→ **WORK TO COMPLETE**:
Please retype all of the records below word for word, leaving out any pictures.

→ **Coordinate change listings**:
:::::

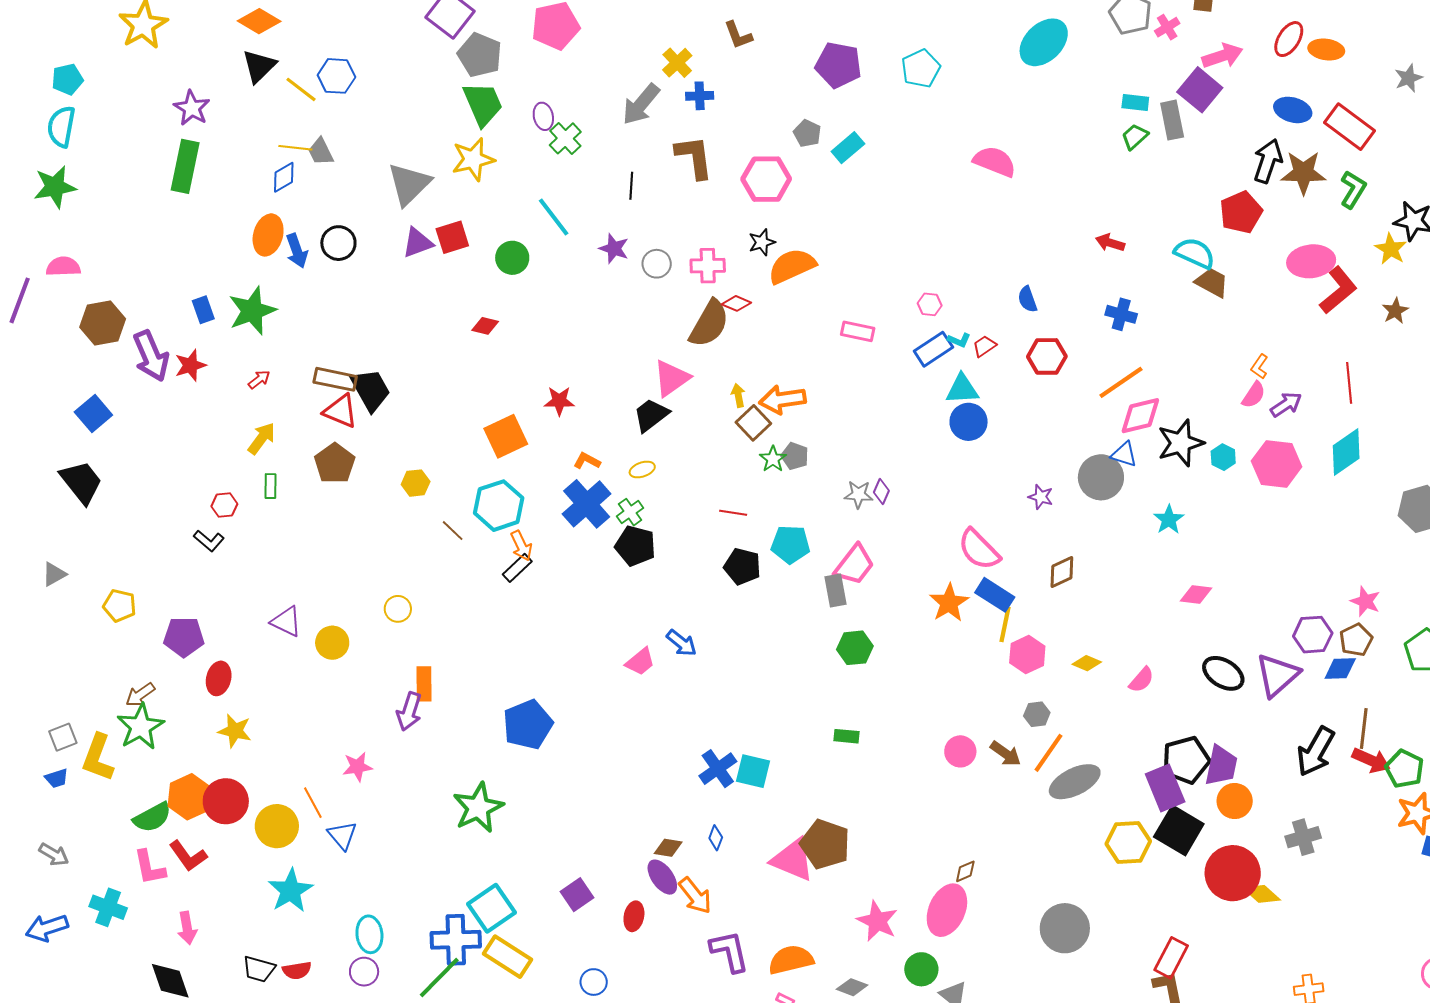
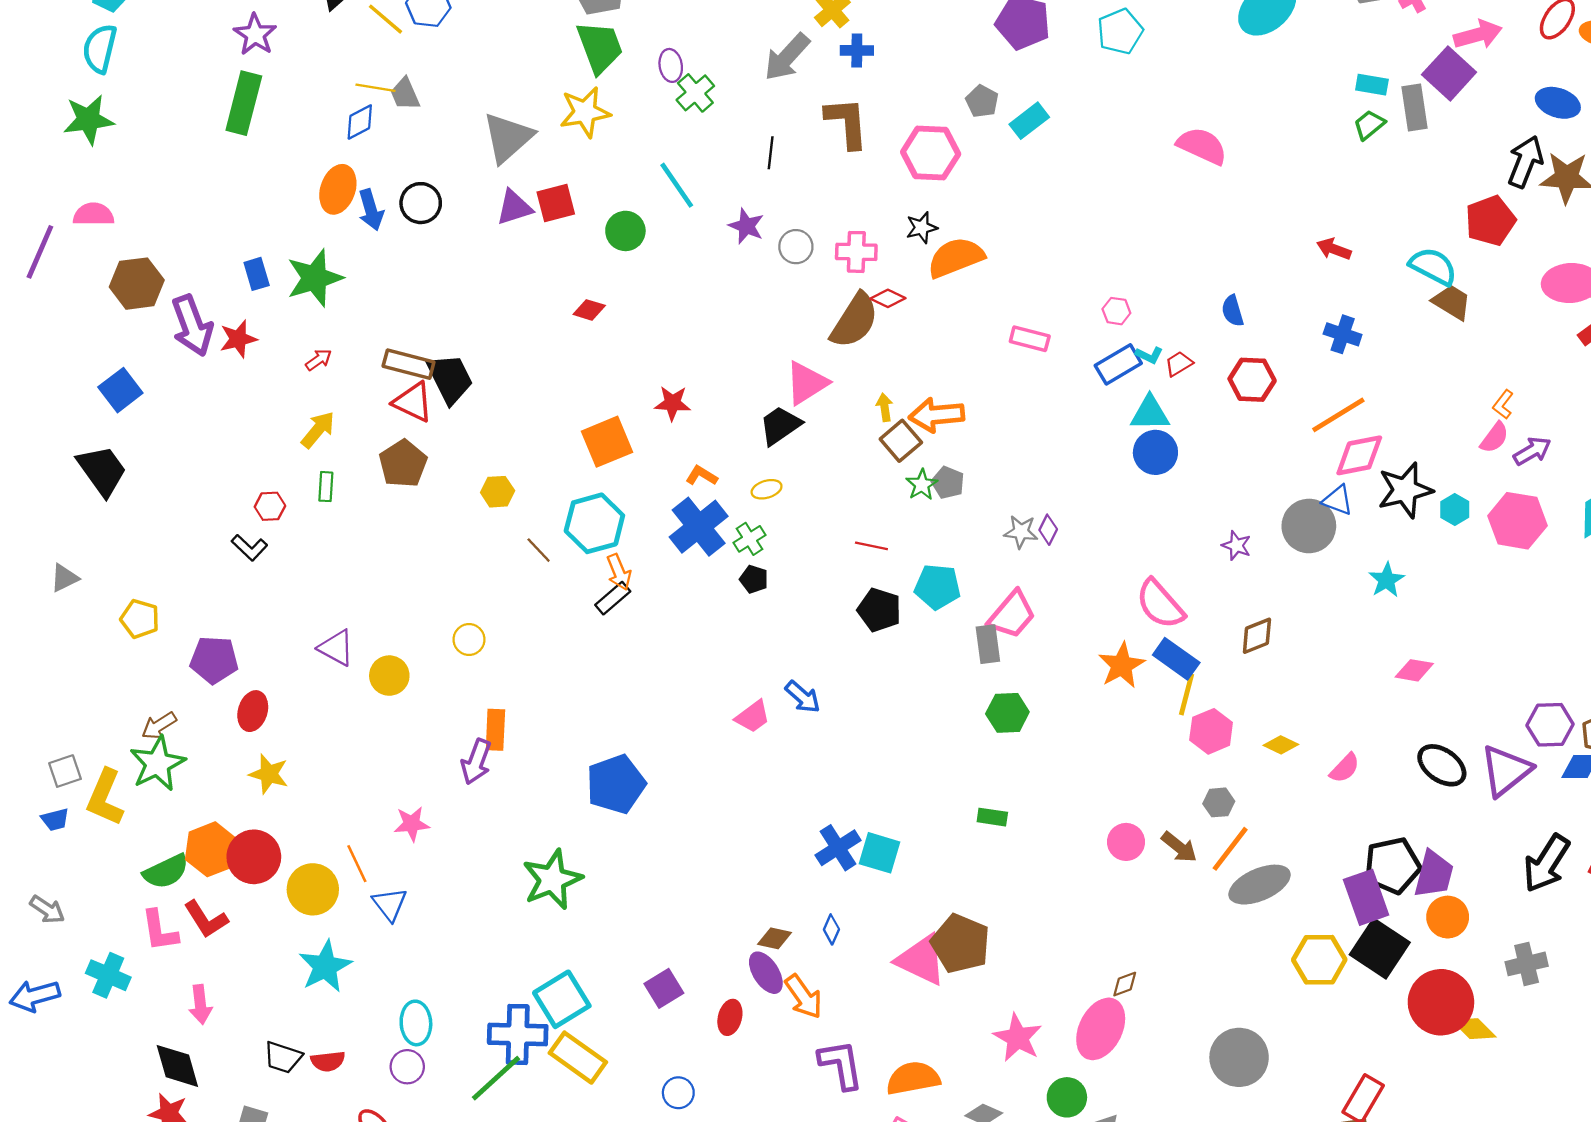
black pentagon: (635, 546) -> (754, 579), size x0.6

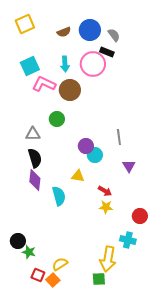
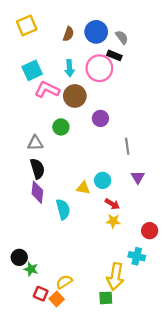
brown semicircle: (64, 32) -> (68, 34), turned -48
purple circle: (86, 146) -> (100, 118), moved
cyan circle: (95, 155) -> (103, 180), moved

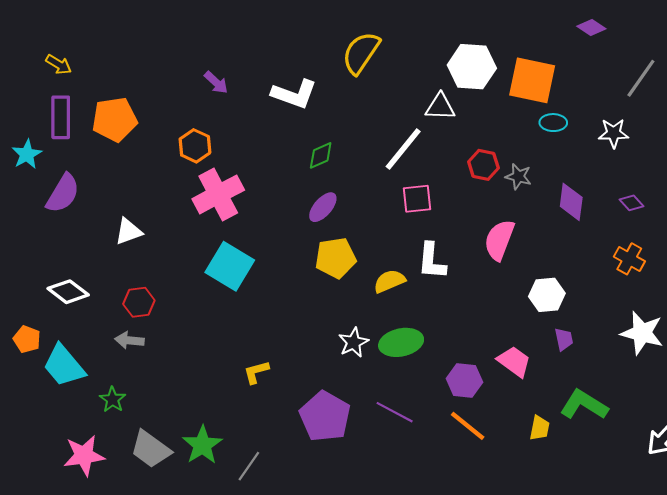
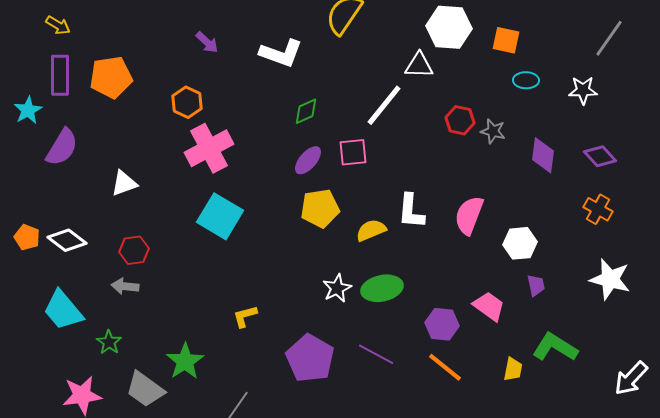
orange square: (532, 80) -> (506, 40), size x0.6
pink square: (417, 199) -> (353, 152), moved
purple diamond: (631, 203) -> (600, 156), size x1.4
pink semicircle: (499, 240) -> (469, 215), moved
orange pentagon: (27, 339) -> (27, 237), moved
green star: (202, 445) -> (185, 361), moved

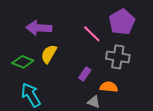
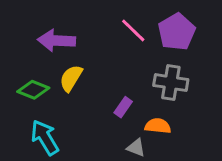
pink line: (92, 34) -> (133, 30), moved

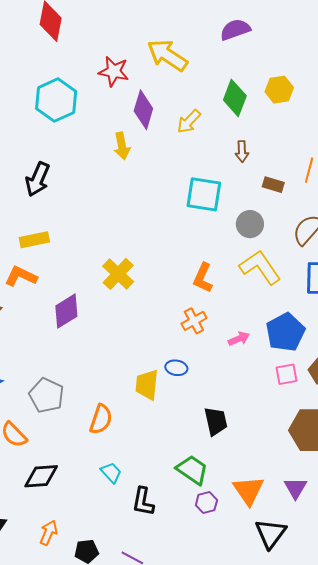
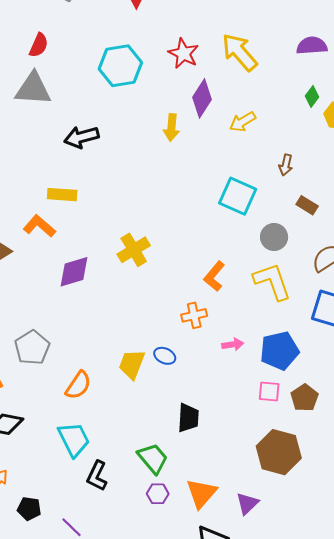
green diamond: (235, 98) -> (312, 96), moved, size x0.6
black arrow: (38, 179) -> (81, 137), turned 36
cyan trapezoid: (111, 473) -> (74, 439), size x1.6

:::::

→ **EXERCISE OUTPUT**:
black pentagon: (635, 546) -> (754, 579), size x0.6

brown semicircle: (64, 32) -> (68, 34), turned -48
purple circle: (86, 146) -> (100, 118), moved
cyan circle: (95, 155) -> (103, 180), moved

orange square: (532, 80) -> (506, 40), size x0.6
pink square: (417, 199) -> (353, 152), moved
purple diamond: (631, 203) -> (600, 156), size x1.4
pink semicircle: (499, 240) -> (469, 215), moved
orange pentagon: (27, 339) -> (27, 237), moved
green star: (202, 445) -> (185, 361), moved

pink line: (92, 34) -> (133, 30), moved

green diamond: (235, 98) -> (312, 96), moved, size x0.6
black arrow: (38, 179) -> (81, 137), turned 36
cyan trapezoid: (111, 473) -> (74, 439), size x1.6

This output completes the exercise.